→ Given entries
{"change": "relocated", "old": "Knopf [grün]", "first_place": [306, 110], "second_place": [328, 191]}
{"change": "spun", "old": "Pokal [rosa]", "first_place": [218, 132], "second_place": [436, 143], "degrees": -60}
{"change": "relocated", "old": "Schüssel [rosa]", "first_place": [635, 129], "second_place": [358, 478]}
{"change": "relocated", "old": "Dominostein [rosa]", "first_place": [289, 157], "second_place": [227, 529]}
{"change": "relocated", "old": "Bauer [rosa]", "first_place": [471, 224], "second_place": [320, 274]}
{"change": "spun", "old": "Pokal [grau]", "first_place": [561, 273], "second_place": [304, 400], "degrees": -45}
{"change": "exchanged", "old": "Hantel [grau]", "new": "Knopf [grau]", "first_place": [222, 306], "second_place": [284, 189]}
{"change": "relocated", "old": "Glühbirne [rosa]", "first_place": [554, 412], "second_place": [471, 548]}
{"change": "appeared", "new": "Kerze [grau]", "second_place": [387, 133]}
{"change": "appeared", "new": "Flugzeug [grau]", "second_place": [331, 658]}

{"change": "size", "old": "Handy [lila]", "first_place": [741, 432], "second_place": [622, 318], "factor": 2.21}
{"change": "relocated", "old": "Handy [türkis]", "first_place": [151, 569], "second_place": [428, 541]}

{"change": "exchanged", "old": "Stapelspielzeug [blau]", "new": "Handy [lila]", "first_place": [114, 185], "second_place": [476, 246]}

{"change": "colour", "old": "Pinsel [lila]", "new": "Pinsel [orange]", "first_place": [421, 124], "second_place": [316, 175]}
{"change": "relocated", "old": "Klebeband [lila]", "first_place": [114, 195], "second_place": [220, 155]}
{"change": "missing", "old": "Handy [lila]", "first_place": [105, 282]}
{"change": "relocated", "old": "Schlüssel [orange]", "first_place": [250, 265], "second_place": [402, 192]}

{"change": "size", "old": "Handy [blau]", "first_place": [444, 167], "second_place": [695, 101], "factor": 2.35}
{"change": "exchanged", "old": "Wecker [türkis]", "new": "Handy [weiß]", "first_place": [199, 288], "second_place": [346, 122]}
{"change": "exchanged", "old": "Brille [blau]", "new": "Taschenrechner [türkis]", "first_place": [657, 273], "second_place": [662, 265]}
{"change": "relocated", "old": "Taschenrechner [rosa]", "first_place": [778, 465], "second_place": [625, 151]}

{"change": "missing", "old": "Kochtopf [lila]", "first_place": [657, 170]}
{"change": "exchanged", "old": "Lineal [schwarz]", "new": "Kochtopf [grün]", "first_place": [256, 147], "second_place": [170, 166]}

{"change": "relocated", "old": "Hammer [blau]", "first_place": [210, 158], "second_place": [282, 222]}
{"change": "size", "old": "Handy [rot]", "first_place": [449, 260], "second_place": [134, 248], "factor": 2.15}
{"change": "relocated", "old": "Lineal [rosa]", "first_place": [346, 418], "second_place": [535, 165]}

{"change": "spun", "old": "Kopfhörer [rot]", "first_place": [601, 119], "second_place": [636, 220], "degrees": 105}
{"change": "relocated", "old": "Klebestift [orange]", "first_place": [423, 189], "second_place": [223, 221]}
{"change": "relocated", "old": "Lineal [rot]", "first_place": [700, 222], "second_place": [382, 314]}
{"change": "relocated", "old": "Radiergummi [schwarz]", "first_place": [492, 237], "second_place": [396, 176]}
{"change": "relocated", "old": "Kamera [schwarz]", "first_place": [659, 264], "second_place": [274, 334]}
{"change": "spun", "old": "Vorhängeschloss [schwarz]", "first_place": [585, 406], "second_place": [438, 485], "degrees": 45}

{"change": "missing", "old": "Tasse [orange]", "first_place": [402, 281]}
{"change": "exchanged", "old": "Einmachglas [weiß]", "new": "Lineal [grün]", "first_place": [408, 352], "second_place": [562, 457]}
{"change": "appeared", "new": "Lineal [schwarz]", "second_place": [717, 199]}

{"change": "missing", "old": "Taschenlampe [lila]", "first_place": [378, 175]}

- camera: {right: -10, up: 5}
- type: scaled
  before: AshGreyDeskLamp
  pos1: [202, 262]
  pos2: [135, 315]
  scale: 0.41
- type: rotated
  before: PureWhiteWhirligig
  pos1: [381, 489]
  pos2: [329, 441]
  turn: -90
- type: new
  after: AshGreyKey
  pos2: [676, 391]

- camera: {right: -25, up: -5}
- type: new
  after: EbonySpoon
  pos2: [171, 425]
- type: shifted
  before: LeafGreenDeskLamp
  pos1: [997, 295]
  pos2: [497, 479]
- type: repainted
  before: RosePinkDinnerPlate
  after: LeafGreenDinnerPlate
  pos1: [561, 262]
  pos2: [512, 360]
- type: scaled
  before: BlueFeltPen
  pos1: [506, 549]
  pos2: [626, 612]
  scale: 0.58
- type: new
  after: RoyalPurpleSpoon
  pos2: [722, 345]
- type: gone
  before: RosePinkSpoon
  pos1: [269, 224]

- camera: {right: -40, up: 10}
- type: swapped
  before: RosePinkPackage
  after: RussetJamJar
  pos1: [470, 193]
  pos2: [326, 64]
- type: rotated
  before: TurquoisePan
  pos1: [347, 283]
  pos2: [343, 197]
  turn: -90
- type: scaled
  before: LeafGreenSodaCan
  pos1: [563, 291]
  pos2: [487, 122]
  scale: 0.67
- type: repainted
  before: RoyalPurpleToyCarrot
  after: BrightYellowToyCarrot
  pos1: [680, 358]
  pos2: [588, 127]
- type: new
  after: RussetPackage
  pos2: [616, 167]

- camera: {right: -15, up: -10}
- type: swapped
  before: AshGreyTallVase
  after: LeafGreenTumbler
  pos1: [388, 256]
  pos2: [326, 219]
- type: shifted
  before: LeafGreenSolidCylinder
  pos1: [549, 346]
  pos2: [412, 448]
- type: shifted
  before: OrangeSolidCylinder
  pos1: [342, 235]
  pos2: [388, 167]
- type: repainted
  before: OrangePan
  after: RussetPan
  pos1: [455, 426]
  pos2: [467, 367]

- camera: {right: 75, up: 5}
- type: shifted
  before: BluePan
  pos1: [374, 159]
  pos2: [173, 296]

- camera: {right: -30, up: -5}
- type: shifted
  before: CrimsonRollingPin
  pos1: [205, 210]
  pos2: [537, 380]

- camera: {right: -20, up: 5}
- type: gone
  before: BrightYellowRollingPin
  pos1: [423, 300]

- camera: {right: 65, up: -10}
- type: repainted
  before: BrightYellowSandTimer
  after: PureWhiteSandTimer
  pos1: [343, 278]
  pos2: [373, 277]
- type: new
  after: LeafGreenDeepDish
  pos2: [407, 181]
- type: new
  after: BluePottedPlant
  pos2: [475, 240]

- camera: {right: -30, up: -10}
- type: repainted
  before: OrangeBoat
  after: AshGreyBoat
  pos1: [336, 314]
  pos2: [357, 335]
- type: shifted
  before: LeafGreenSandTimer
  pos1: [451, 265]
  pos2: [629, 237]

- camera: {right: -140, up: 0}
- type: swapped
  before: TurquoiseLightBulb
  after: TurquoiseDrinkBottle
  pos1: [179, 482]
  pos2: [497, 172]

→ Requirement
Find and copy each line of the material that holds the word "Knopf".

→ Completed task
{"change": "relocated", "old": "Knopf [grün]", "first_place": [306, 110], "second_place": [328, 191]}
{"change": "exchanged", "old": "Hantel [grau]", "new": "Knopf [grau]", "first_place": [222, 306], "second_place": [284, 189]}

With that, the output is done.